[The data — start]

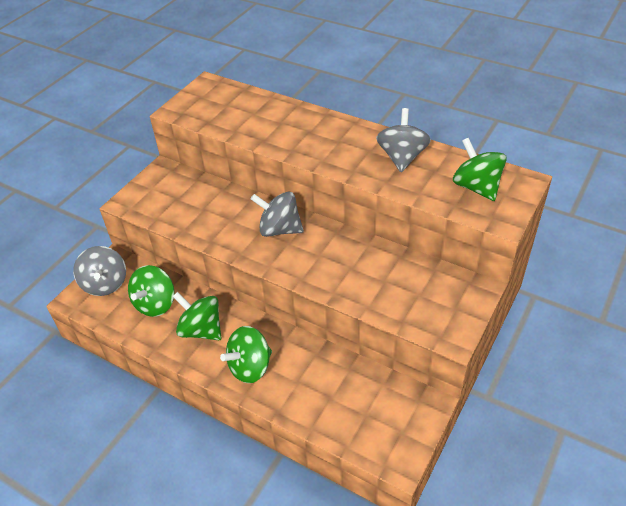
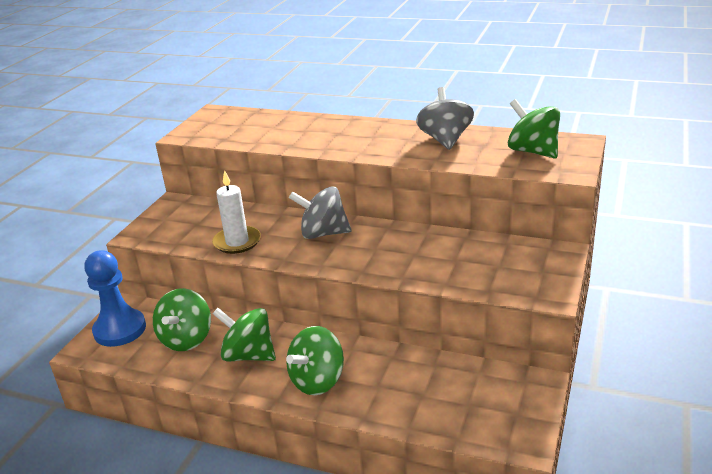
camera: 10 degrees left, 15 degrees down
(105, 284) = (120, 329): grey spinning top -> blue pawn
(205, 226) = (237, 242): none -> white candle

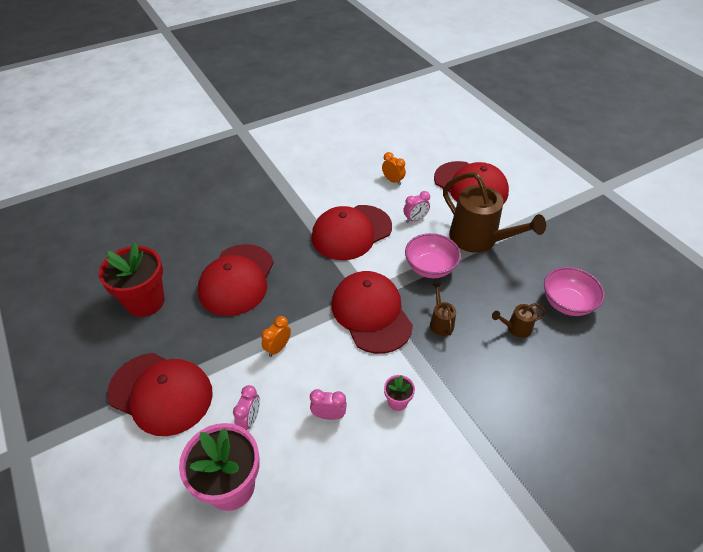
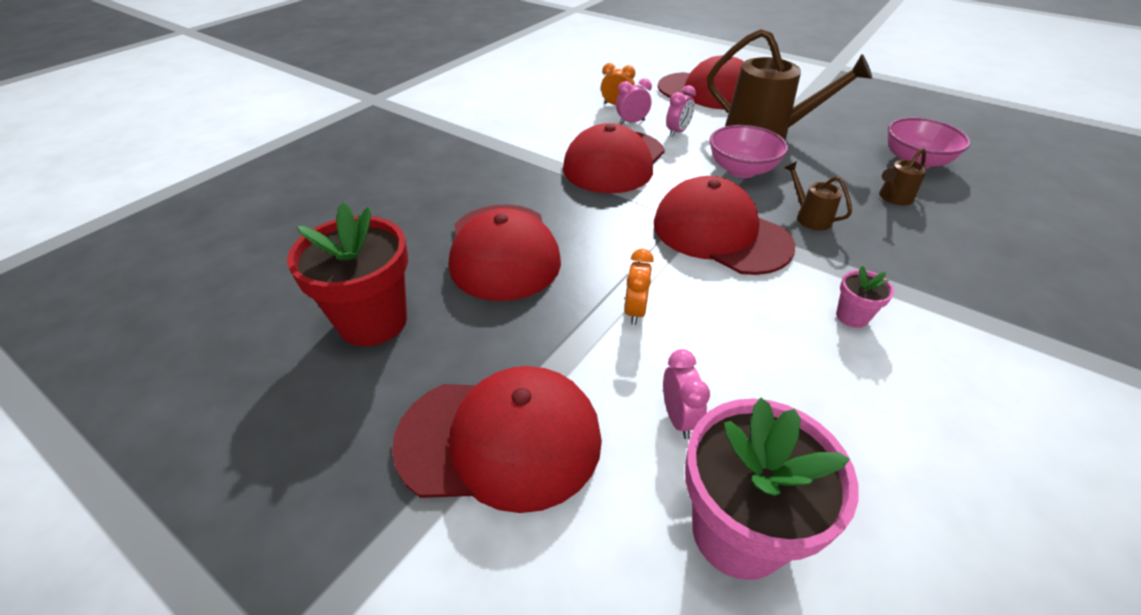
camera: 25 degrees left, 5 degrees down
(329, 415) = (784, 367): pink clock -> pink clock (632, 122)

[The data — finish]
[The data — start]

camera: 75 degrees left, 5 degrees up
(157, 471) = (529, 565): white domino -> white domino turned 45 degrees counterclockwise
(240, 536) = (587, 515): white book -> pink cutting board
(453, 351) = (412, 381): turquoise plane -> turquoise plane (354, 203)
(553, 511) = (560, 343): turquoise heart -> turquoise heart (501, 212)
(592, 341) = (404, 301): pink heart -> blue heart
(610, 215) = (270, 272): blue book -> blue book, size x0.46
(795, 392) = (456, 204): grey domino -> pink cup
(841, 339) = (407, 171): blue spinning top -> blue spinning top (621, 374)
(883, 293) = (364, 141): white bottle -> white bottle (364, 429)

[The data — finish]
[The data — start]

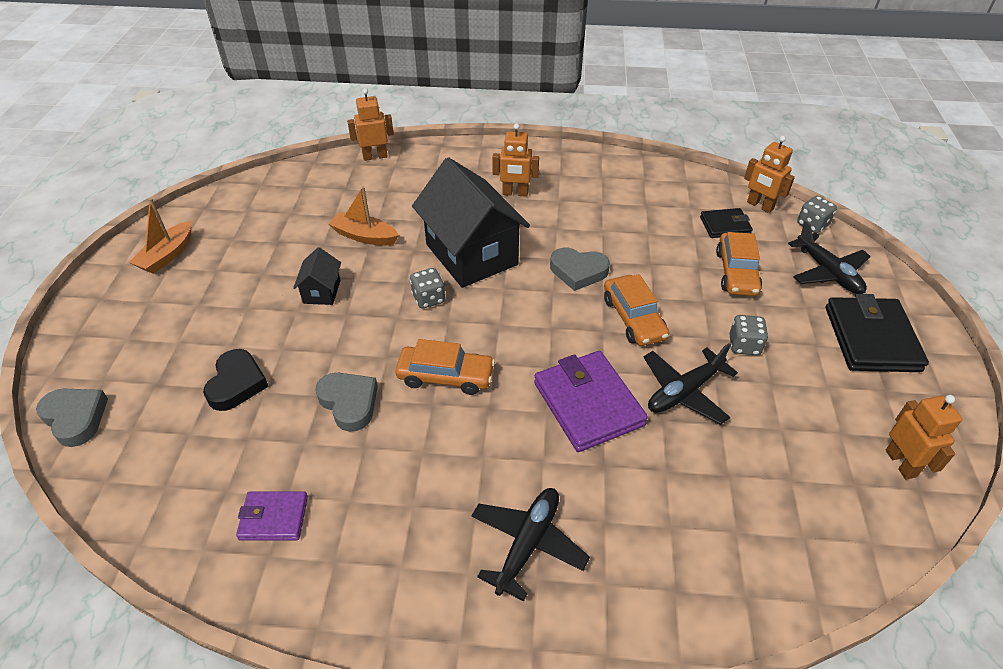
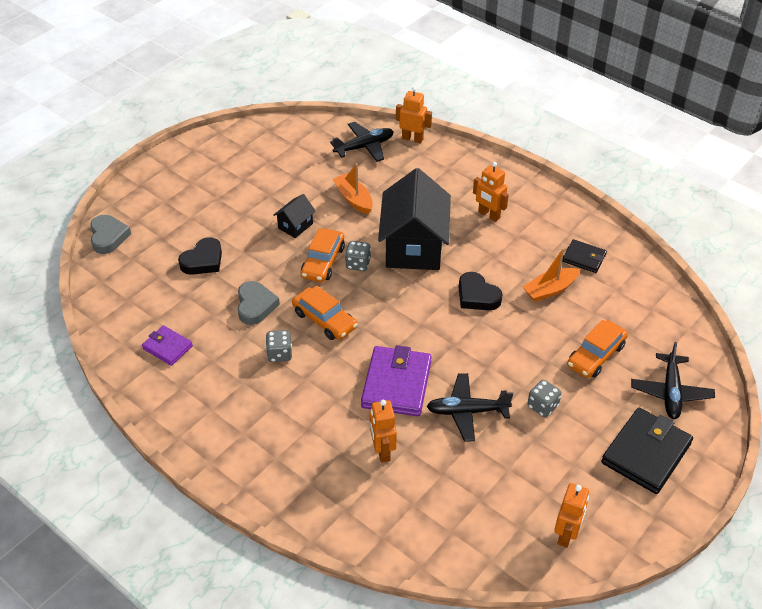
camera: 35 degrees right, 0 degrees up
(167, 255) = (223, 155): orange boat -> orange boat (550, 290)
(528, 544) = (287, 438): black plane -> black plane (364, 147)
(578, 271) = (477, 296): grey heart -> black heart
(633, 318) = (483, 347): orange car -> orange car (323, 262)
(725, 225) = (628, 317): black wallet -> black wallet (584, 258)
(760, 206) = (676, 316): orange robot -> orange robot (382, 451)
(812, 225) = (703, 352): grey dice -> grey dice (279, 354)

[The data — finish]

Exercise prompt:
Please return all lines from the records that hold the word "plane".

Response to the exercise:
(453, 351) = (412, 381): turquoise plane -> turquoise plane (354, 203)
(528, 544) = (287, 438): black plane -> black plane (364, 147)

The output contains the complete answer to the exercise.